* Action item
Everything in the records should be repeated exactly.

START Data

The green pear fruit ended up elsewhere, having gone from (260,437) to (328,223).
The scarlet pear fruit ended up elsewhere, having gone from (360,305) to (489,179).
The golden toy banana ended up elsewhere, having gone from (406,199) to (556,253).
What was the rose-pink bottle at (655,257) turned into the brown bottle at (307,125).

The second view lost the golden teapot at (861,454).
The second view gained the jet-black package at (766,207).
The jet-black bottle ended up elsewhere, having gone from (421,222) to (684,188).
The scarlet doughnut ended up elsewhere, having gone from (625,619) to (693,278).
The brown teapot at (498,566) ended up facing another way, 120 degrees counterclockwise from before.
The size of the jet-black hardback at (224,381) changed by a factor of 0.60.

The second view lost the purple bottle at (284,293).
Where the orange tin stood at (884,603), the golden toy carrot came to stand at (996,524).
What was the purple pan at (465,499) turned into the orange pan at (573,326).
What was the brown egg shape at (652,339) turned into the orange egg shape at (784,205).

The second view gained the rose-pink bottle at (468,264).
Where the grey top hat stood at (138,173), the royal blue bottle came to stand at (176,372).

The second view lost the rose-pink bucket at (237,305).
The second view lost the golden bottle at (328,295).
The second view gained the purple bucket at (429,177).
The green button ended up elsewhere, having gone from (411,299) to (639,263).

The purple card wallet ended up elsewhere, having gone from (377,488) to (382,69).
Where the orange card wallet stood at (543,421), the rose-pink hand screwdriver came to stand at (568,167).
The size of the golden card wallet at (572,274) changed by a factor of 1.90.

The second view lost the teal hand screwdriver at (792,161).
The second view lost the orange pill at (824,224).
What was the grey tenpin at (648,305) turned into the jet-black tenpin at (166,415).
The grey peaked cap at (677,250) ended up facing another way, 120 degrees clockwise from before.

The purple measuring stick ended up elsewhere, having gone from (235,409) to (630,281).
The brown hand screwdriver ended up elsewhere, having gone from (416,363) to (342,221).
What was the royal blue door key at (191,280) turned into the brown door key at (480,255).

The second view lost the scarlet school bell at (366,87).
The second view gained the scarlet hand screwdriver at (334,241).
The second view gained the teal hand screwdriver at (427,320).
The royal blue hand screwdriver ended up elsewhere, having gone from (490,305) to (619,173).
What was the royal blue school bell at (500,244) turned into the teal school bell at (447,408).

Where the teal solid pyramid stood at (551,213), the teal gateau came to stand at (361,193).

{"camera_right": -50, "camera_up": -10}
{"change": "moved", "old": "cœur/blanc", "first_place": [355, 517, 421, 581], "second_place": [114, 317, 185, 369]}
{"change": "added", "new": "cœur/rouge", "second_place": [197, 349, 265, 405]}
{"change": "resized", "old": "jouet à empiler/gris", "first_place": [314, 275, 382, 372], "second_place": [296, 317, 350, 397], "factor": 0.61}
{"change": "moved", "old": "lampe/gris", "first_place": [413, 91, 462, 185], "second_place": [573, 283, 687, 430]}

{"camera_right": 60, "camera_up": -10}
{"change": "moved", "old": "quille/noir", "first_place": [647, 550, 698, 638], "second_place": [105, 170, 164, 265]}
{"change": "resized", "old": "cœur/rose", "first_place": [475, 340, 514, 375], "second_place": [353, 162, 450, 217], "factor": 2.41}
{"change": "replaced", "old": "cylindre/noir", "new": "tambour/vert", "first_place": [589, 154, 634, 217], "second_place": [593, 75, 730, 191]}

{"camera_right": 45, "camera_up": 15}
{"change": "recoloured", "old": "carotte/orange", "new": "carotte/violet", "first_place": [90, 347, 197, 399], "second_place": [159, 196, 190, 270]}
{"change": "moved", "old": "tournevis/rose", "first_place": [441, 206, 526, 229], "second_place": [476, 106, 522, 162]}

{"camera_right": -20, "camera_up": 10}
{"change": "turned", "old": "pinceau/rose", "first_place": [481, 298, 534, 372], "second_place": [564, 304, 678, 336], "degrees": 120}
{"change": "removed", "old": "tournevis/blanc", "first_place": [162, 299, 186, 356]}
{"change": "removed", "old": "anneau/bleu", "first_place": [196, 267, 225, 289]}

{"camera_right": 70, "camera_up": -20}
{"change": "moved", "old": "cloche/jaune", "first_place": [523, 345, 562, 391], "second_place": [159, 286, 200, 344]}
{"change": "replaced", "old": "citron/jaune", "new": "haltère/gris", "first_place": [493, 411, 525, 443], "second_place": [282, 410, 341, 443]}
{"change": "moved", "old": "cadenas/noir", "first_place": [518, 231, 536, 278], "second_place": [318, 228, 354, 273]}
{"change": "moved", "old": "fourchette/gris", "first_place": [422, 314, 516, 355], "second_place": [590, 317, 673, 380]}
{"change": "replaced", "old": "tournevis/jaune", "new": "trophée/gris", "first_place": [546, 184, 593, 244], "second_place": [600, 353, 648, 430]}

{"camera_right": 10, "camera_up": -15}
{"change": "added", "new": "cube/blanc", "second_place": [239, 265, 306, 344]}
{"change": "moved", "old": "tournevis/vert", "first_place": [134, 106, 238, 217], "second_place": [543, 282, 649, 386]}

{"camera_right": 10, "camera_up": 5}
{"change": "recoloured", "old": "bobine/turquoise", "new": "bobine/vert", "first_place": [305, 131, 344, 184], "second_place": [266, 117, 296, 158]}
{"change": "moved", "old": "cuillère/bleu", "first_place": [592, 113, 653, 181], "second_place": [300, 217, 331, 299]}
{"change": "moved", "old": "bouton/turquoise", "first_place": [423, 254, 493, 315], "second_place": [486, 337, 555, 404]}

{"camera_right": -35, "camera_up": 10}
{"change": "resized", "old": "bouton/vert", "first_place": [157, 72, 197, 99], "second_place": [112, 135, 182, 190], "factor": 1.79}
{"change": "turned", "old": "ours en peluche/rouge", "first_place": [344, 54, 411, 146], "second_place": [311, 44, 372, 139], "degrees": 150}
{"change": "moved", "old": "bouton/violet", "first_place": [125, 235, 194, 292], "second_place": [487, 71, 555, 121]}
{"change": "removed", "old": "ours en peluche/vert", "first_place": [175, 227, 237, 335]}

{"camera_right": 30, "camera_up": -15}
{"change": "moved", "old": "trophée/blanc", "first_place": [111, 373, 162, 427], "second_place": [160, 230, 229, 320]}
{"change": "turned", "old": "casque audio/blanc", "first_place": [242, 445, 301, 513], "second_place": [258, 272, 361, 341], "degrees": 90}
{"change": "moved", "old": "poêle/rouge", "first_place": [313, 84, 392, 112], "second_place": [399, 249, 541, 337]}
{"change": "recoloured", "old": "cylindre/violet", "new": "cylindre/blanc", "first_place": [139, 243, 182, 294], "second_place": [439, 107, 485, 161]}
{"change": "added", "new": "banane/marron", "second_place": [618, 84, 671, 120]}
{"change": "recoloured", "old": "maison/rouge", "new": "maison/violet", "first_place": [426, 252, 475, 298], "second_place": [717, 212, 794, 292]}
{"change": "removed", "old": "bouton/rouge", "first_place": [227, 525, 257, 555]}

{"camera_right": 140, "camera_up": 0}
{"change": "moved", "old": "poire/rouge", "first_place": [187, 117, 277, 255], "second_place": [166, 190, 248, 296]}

END Data

* Exercise result
The green pear fruit ended up elsewhere, having gone from (260,437) to (328,223).
The scarlet pear fruit ended up elsewhere, having gone from (360,305) to (489,179).
The golden toy banana ended up elsewhere, having gone from (406,199) to (556,253).
What was the rose-pink bottle at (655,257) turned into the brown bottle at (307,125).

The second view lost the golden teapot at (861,454).
The second view gained the jet-black package at (766,207).
The jet-black bottle ended up elsewhere, having gone from (421,222) to (684,188).
The scarlet doughnut ended up elsewhere, having gone from (625,619) to (693,278).
The brown teapot at (498,566) ended up facing another way, 120 degrees counterclockwise from before.
The size of the jet-black hardback at (224,381) changed by a factor of 0.60.

The second view lost the purple bottle at (284,293).
Where the orange tin stood at (884,603), the golden toy carrot came to stand at (996,524).
What was the purple pan at (465,499) turned into the orange pan at (573,326).
What was the brown egg shape at (652,339) turned into the orange egg shape at (784,205).

The second view gained the rose-pink bottle at (468,264).
Where the grey top hat stood at (138,173), the royal blue bottle came to stand at (176,372).

The second view lost the rose-pink bucket at (237,305).
The second view lost the golden bottle at (328,295).
The second view gained the purple bucket at (429,177).
The green button ended up elsewhere, having gone from (411,299) to (639,263).

The purple card wallet ended up elsewhere, having gone from (377,488) to (382,69).
Where the orange card wallet stood at (543,421), the rose-pink hand screwdriver came to stand at (568,167).
The size of the golden card wallet at (572,274) changed by a factor of 1.90.

The second view lost the teal hand screwdriver at (792,161).
The second view lost the orange pill at (824,224).
What was the grey tenpin at (648,305) turned into the jet-black tenpin at (166,415).
The grey peaked cap at (677,250) ended up facing another way, 120 degrees clockwise from before.

The purple measuring stick ended up elsewhere, having gone from (235,409) to (630,281).
The brown hand screwdriver ended up elsewhere, having gone from (416,363) to (342,221).
What was the royal blue door key at (191,280) turned into the brown door key at (480,255).

The second view lost the scarlet school bell at (366,87).
The second view gained the scarlet hand screwdriver at (334,241).
The second view gained the teal hand screwdriver at (427,320).
The royal blue hand screwdriver ended up elsewhere, having gone from (490,305) to (619,173).
What was the royal blue school bell at (500,244) turned into the teal school bell at (447,408).

Where the teal solid pyramid stood at (551,213), the teal gateau came to stand at (361,193).

{"camera_right": -50, "camera_up": -10}
{"change": "moved", "old": "cœur/blanc", "first_place": [355, 517, 421, 581], "second_place": [114, 317, 185, 369]}
{"change": "added", "new": "cœur/rouge", "second_place": [197, 349, 265, 405]}
{"change": "resized", "old": "jouet à empiler/gris", "first_place": [314, 275, 382, 372], "second_place": [296, 317, 350, 397], "factor": 0.61}
{"change": "moved", "old": "lampe/gris", "first_place": [413, 91, 462, 185], "second_place": [573, 283, 687, 430]}

{"camera_right": 60, "camera_up": -10}
{"change": "moved", "old": "quille/noir", "first_place": [647, 550, 698, 638], "second_place": [105, 170, 164, 265]}
{"change": "resized", "old": "cœur/rose", "first_place": [475, 340, 514, 375], "second_place": [353, 162, 450, 217], "factor": 2.41}
{"change": "replaced", "old": "cylindre/noir", "new": "tambour/vert", "first_place": [589, 154, 634, 217], "second_place": [593, 75, 730, 191]}

{"camera_right": 45, "camera_up": 15}
{"change": "recoloured", "old": "carotte/orange", "new": "carotte/violet", "first_place": [90, 347, 197, 399], "second_place": [159, 196, 190, 270]}
{"change": "moved", "old": "tournevis/rose", "first_place": [441, 206, 526, 229], "second_place": [476, 106, 522, 162]}

{"camera_right": -20, "camera_up": 10}
{"change": "turned", "old": "pinceau/rose", "first_place": [481, 298, 534, 372], "second_place": [564, 304, 678, 336], "degrees": 120}
{"change": "removed", "old": "tournevis/blanc", "first_place": [162, 299, 186, 356]}
{"change": "removed", "old": "anneau/bleu", "first_place": [196, 267, 225, 289]}

{"camera_right": 70, "camera_up": -20}
{"change": "moved", "old": "cloche/jaune", "first_place": [523, 345, 562, 391], "second_place": [159, 286, 200, 344]}
{"change": "replaced", "old": "citron/jaune", "new": "haltère/gris", "first_place": [493, 411, 525, 443], "second_place": [282, 410, 341, 443]}
{"change": "moved", "old": "cadenas/noir", "first_place": [518, 231, 536, 278], "second_place": [318, 228, 354, 273]}
{"change": "moved", "old": "fourchette/gris", "first_place": [422, 314, 516, 355], "second_place": [590, 317, 673, 380]}
{"change": "replaced", "old": "tournevis/jaune", "new": "trophée/gris", "first_place": [546, 184, 593, 244], "second_place": [600, 353, 648, 430]}

{"camera_right": 10, "camera_up": -15}
{"change": "added", "new": "cube/blanc", "second_place": [239, 265, 306, 344]}
{"change": "moved", "old": "tournevis/vert", "first_place": [134, 106, 238, 217], "second_place": [543, 282, 649, 386]}

{"camera_right": 10, "camera_up": 5}
{"change": "recoloured", "old": "bobine/turquoise", "new": "bobine/vert", "first_place": [305, 131, 344, 184], "second_place": [266, 117, 296, 158]}
{"change": "moved", "old": "cuillère/bleu", "first_place": [592, 113, 653, 181], "second_place": [300, 217, 331, 299]}
{"change": "moved", "old": "bouton/turquoise", "first_place": [423, 254, 493, 315], "second_place": [486, 337, 555, 404]}

{"camera_right": -35, "camera_up": 10}
{"change": "resized", "old": "bouton/vert", "first_place": [157, 72, 197, 99], "second_place": [112, 135, 182, 190], "factor": 1.79}
{"change": "turned", "old": "ours en peluche/rouge", "first_place": [344, 54, 411, 146], "second_place": [311, 44, 372, 139], "degrees": 150}
{"change": "moved", "old": "bouton/violet", "first_place": [125, 235, 194, 292], "second_place": [487, 71, 555, 121]}
{"change": "removed", "old": "ours en peluche/vert", "first_place": [175, 227, 237, 335]}

{"camera_right": 30, "camera_up": -15}
{"change": "moved", "old": "trophée/blanc", "first_place": [111, 373, 162, 427], "second_place": [160, 230, 229, 320]}
{"change": "turned", "old": "casque audio/blanc", "first_place": [242, 445, 301, 513], "second_place": [258, 272, 361, 341], "degrees": 90}
{"change": "moved", "old": "poêle/rouge", "first_place": [313, 84, 392, 112], "second_place": [399, 249, 541, 337]}
{"change": "recoloured", "old": "cylindre/violet", "new": "cylindre/blanc", "first_place": [139, 243, 182, 294], "second_place": [439, 107, 485, 161]}
{"change": "added", "new": "banane/marron", "second_place": [618, 84, 671, 120]}
{"change": "recoloured", "old": "maison/rouge", "new": "maison/violet", "first_place": [426, 252, 475, 298], "second_place": [717, 212, 794, 292]}
{"change": "removed", "old": "bouton/rouge", "first_place": [227, 525, 257, 555]}

{"camera_right": 140, "camera_up": 0}
{"change": "moved", "old": "poire/rouge", "first_place": [187, 117, 277, 255], "second_place": [166, 190, 248, 296]}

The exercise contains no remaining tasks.